[Start of section]

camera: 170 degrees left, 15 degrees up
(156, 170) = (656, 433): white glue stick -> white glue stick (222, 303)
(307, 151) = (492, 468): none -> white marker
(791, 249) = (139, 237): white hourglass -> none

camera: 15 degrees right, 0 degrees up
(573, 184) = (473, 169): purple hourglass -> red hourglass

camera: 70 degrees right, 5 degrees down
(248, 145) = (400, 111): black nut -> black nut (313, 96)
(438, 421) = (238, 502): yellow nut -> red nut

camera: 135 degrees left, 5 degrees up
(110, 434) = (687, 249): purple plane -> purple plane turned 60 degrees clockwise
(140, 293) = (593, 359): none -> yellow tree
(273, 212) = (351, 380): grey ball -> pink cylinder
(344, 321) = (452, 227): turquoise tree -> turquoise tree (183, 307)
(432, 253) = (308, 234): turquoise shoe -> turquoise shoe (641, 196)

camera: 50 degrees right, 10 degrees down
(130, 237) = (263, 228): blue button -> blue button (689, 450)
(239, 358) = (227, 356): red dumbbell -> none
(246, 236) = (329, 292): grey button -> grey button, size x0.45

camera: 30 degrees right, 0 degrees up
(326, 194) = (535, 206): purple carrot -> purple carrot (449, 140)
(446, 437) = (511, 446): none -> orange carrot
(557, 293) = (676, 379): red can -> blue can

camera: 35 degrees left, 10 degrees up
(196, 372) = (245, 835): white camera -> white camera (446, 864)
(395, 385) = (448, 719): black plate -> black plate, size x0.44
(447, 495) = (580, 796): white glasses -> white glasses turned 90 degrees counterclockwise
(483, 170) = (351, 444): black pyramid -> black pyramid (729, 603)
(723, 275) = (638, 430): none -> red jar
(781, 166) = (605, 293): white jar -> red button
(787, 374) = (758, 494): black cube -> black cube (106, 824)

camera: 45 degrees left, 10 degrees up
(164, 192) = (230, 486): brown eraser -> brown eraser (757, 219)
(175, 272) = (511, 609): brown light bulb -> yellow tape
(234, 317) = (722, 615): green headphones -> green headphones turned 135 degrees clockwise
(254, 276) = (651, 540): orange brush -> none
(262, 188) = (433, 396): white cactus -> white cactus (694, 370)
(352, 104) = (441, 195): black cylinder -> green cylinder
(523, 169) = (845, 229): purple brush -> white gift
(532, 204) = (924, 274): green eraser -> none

[End of section]

What you are asked to do:
Would you restate word for word every line from the one holding "(246, 236) = (329, 292): grey" to the end of the entries, both ends included?

Exercise answer:
(246, 236) = (329, 292): grey button -> grey button, size x0.45

camera: 30 degrees right, 0 degrees up
(326, 194) = (535, 206): purple carrot -> purple carrot (449, 140)
(446, 437) = (511, 446): none -> orange carrot
(557, 293) = (676, 379): red can -> blue can

camera: 35 degrees left, 10 degrees up
(196, 372) = (245, 835): white camera -> white camera (446, 864)
(395, 385) = (448, 719): black plate -> black plate, size x0.44
(447, 495) = (580, 796): white glasses -> white glasses turned 90 degrees counterclockwise
(483, 170) = (351, 444): black pyramid -> black pyramid (729, 603)
(723, 275) = (638, 430): none -> red jar
(781, 166) = (605, 293): white jar -> red button
(787, 374) = (758, 494): black cube -> black cube (106, 824)

camera: 45 degrees left, 10 degrees up
(164, 192) = (230, 486): brown eraser -> brown eraser (757, 219)
(175, 272) = (511, 609): brown light bulb -> yellow tape
(234, 317) = (722, 615): green headphones -> green headphones turned 135 degrees clockwise
(254, 276) = (651, 540): orange brush -> none
(262, 188) = (433, 396): white cactus -> white cactus (694, 370)
(352, 104) = (441, 195): black cylinder -> green cylinder
(523, 169) = (845, 229): purple brush -> white gift
(532, 204) = (924, 274): green eraser -> none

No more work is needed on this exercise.